*WHAT YOU HAVE TO DO:*
Copying rule for the data below: take the line containing "orange star: (44, 44) -> (24, 57), moved" and every line after it to the end, exactly, and drop all pictures.

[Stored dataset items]

####

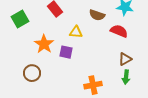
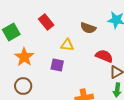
red semicircle: (119, 31) -> (104, 56), moved
orange star: (44, 44) -> (24, 57), moved

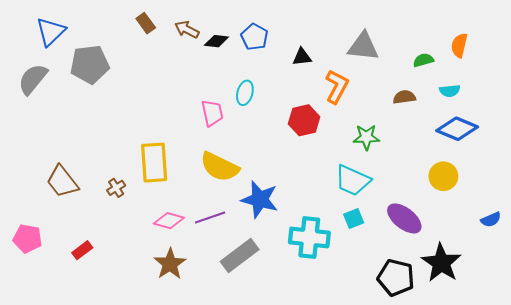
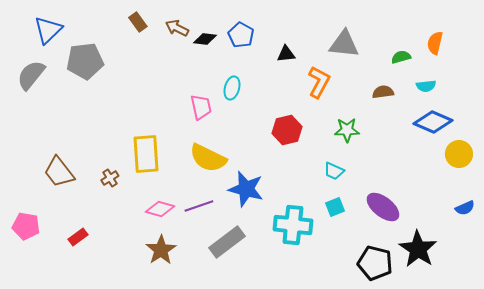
red hexagon: (304, 120) -> (287, 130), moved
yellow circle: (443, 176) -> (459, 154), moved
cyan trapezoid: (353, 180) -> (334, 171), size x0.6

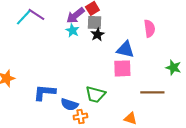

####

*ANSWER TO THIS TASK:*
orange star: (44, 44) -> (24, 57), moved

red hexagon: (304, 120) -> (287, 130), moved
yellow circle: (443, 176) -> (459, 154), moved
cyan trapezoid: (353, 180) -> (334, 171), size x0.6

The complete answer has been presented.